* [PROBLEM STATEMENT] When you retype the listing, keep every word exactly as it appears.

* [DATA]
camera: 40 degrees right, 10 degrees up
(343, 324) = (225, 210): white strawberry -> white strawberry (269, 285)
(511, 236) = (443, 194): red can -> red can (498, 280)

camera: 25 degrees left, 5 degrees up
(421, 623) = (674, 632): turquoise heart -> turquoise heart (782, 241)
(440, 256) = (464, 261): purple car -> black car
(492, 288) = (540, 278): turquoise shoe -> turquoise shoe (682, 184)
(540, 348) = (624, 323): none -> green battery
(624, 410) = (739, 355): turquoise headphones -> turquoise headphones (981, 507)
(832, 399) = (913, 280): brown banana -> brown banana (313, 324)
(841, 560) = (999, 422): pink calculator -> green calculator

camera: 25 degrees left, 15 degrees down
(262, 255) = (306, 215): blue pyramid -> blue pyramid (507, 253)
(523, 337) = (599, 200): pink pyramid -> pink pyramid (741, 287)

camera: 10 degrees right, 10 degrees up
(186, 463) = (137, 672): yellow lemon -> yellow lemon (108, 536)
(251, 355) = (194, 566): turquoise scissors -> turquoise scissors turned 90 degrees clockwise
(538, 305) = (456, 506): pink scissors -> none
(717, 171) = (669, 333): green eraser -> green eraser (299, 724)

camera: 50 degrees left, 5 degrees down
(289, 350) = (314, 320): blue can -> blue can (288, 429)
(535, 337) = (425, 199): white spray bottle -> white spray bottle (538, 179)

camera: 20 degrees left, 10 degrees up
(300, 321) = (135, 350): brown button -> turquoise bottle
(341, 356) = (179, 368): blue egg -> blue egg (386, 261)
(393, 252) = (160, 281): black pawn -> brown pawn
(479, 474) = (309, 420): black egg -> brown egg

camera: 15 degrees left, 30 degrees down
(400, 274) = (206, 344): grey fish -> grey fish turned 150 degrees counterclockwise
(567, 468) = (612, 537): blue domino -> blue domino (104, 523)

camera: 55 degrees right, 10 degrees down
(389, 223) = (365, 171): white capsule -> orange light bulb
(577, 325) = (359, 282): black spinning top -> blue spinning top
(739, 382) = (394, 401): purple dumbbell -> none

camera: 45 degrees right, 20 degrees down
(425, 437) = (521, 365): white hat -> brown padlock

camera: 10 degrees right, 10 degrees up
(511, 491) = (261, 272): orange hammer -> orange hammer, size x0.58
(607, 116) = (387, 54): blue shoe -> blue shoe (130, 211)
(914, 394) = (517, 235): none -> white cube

* [EXPECTED OUTPUT]
camera: 40 degrees right, 10 degrees up
(343, 324) = (225, 210): white strawberry -> white strawberry (269, 285)
(511, 236) = (443, 194): red can -> red can (498, 280)

camera: 25 degrees left, 5 degrees up
(421, 623) = (674, 632): turquoise heart -> turquoise heart (782, 241)
(440, 256) = (464, 261): purple car -> black car
(492, 288) = (540, 278): turquoise shoe -> turquoise shoe (682, 184)
(540, 348) = (624, 323): none -> green battery
(624, 410) = (739, 355): turquoise headphones -> turquoise headphones (981, 507)
(832, 399) = (913, 280): brown banana -> brown banana (313, 324)
(841, 560) = (999, 422): pink calculator -> green calculator

camera: 25 degrees left, 15 degrees down
(262, 255) = (306, 215): blue pyramid -> blue pyramid (507, 253)
(523, 337) = (599, 200): pink pyramid -> pink pyramid (741, 287)

camera: 10 degrees right, 10 degrees up
(186, 463) = (137, 672): yellow lemon -> yellow lemon (108, 536)
(251, 355) = (194, 566): turquoise scissors -> turquoise scissors turned 90 degrees clockwise
(538, 305) = (456, 506): pink scissors -> none
(717, 171) = (669, 333): green eraser -> green eraser (299, 724)

camera: 50 degrees left, 5 degrees down
(289, 350) = (314, 320): blue can -> blue can (288, 429)
(535, 337) = (425, 199): white spray bottle -> white spray bottle (538, 179)

camera: 20 degrees left, 10 degrees up
(300, 321) = (135, 350): brown button -> turquoise bottle
(341, 356) = (179, 368): blue egg -> blue egg (386, 261)
(393, 252) = (160, 281): black pawn -> brown pawn
(479, 474) = (309, 420): black egg -> brown egg

camera: 15 degrees left, 30 degrees down
(400, 274) = (206, 344): grey fish -> grey fish turned 150 degrees counterclockwise
(567, 468) = (612, 537): blue domino -> blue domino (104, 523)

camera: 55 degrees right, 10 degrees down
(389, 223) = (365, 171): white capsule -> orange light bulb
(577, 325) = (359, 282): black spinning top -> blue spinning top
(739, 382) = (394, 401): purple dumbbell -> none

camera: 45 degrees right, 20 degrees down
(425, 437) = (521, 365): white hat -> brown padlock

camera: 10 degrees right, 10 degrees up
(511, 491) = (261, 272): orange hammer -> orange hammer, size x0.58
(607, 116) = (387, 54): blue shoe -> blue shoe (130, 211)
(914, 394) = (517, 235): none -> white cube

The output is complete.